MATERIAL TO PROCESS
* * * * *

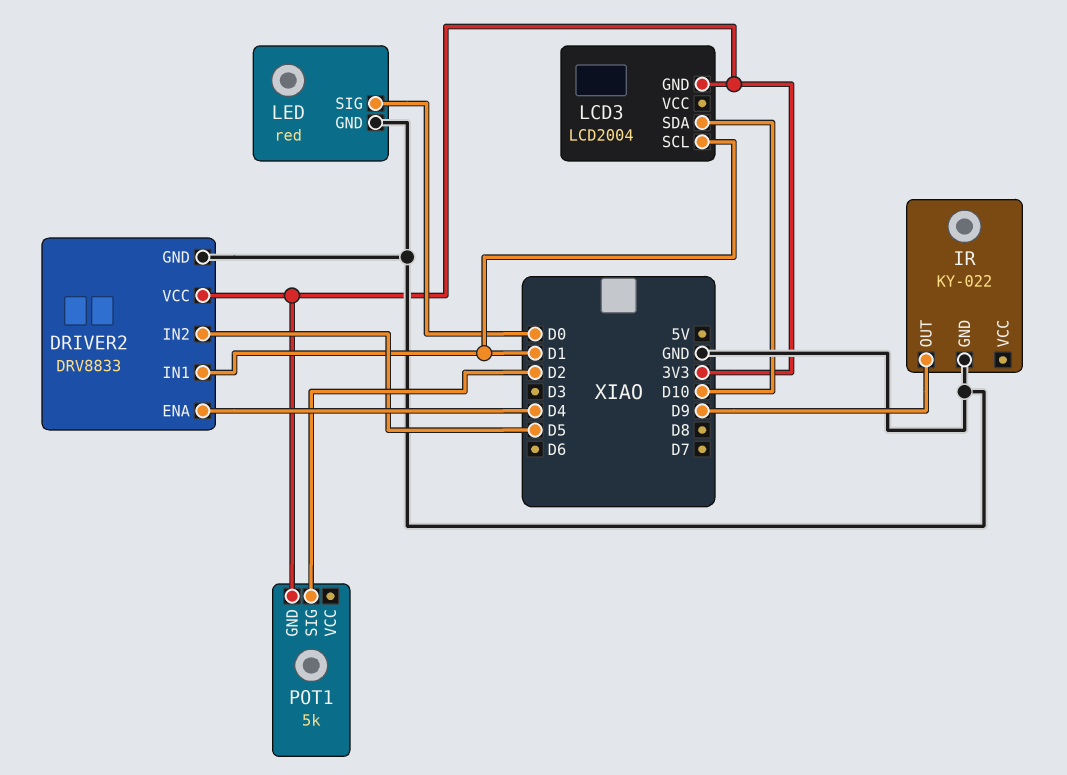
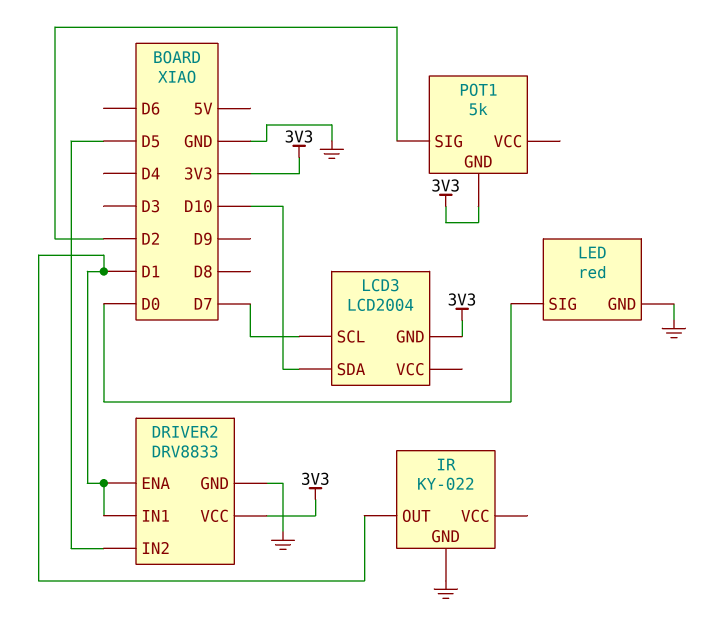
DRIVER2 pin ENA: D4 -> D1
IR pin OUT: D9 -> D1
LCD3 pin SCL: D1 -> D7

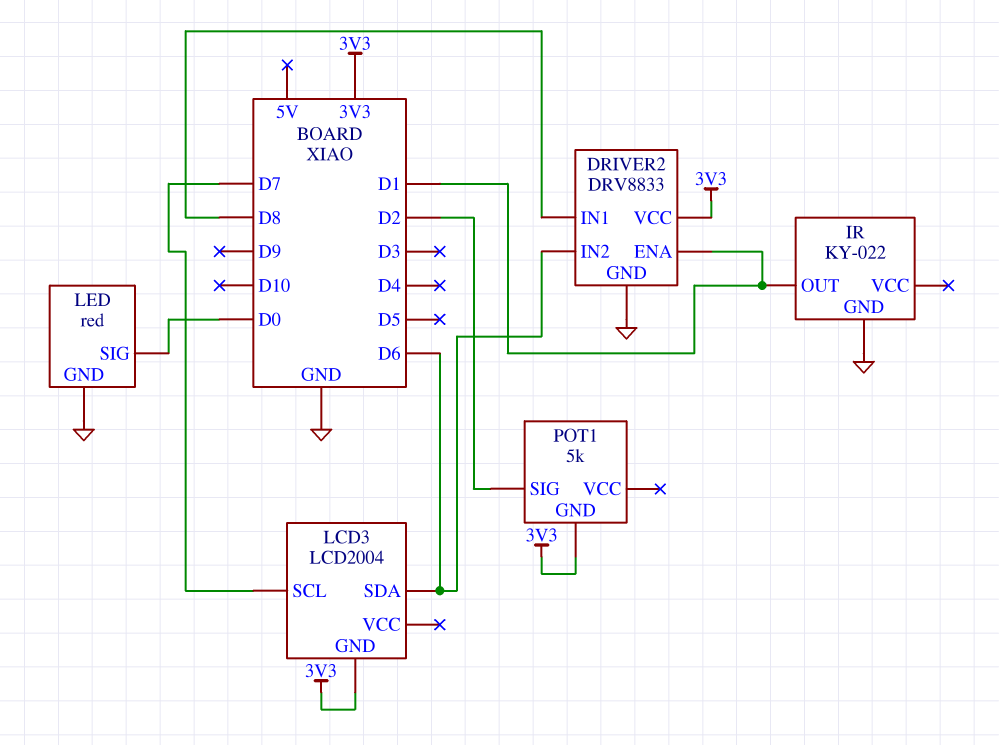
DRIVER2 pin IN1: D1 -> D8
DRIVER2 pin IN2: D5 -> D6
LCD3 pin SDA: D10 -> D6

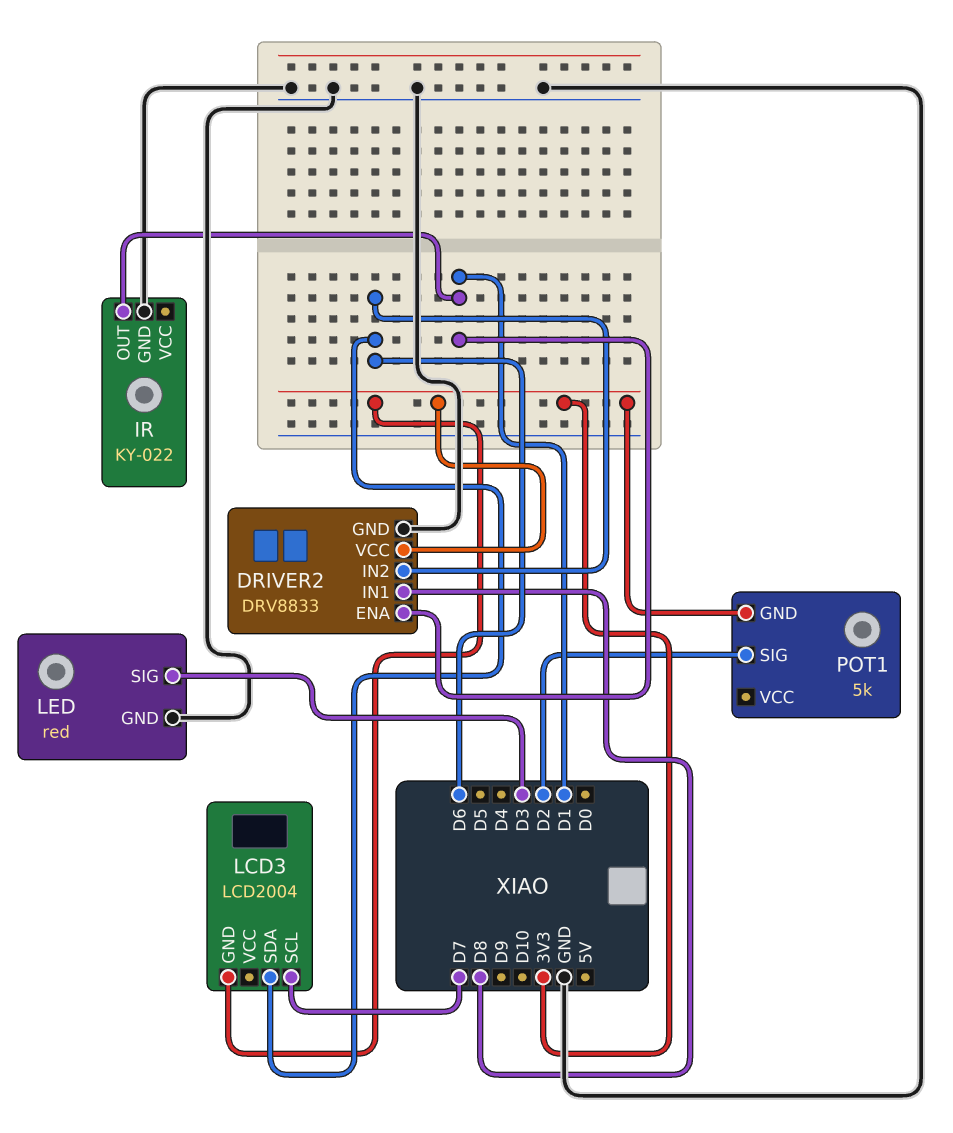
LED pin SIG: D0 -> D3

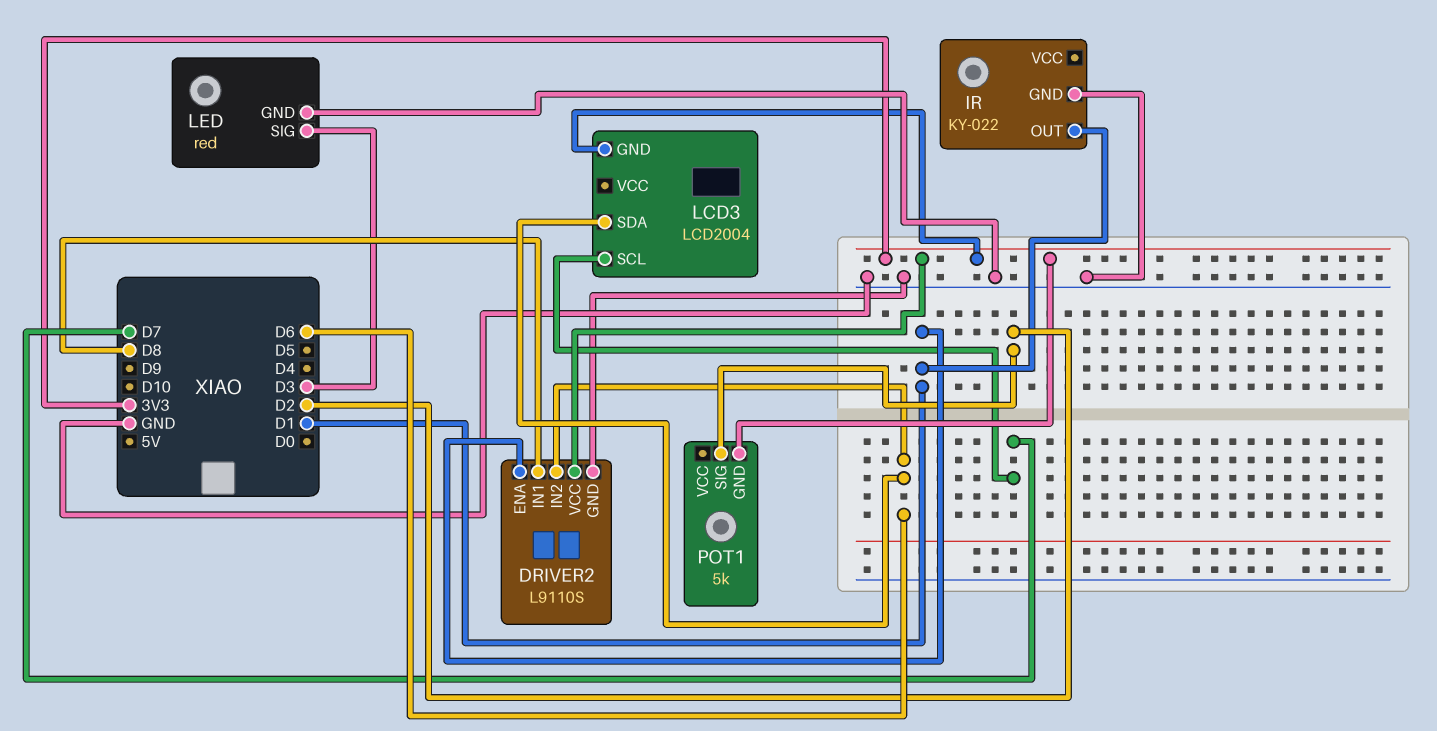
DRIVER2: DRV8833 -> L9110S

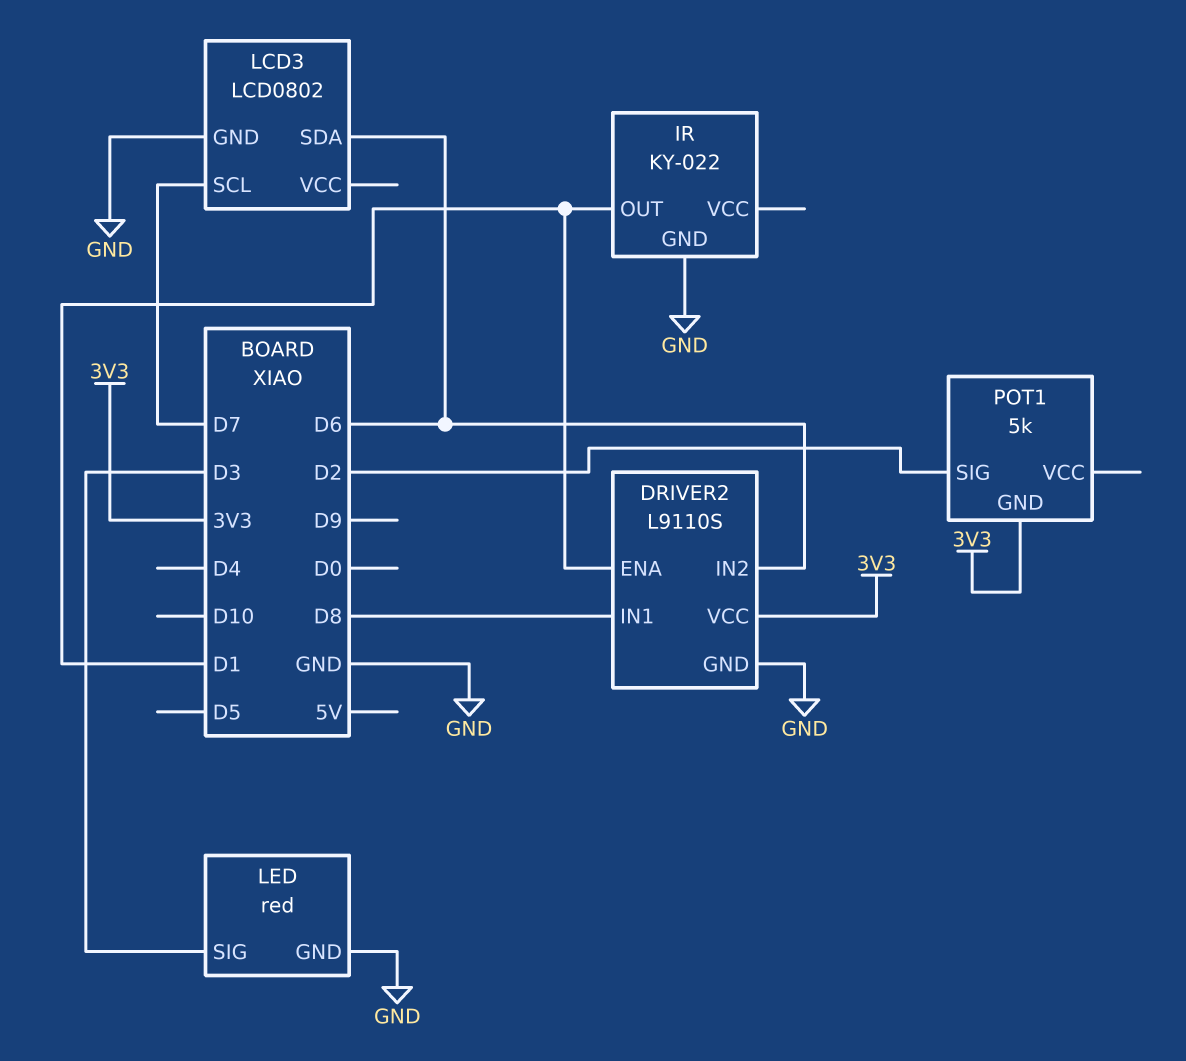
LCD3: LCD2004 -> LCD0802
LCD3 pin GND: 3V3 -> GND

* * * * *

ASSIGNED TASK
Transcribe nothing but the lines from the one containing "LCD3 pin SCL: D1 -> D7" through the final line of the records, exactly as written and without pictures.

ANSWER TO THIS EXERCISE
LCD3 pin SCL: D1 -> D7

DRIVER2 pin IN1: D1 -> D8
DRIVER2 pin IN2: D5 -> D6
LCD3 pin SDA: D10 -> D6

LED pin SIG: D0 -> D3

DRIVER2: DRV8833 -> L9110S

LCD3: LCD2004 -> LCD0802
LCD3 pin GND: 3V3 -> GND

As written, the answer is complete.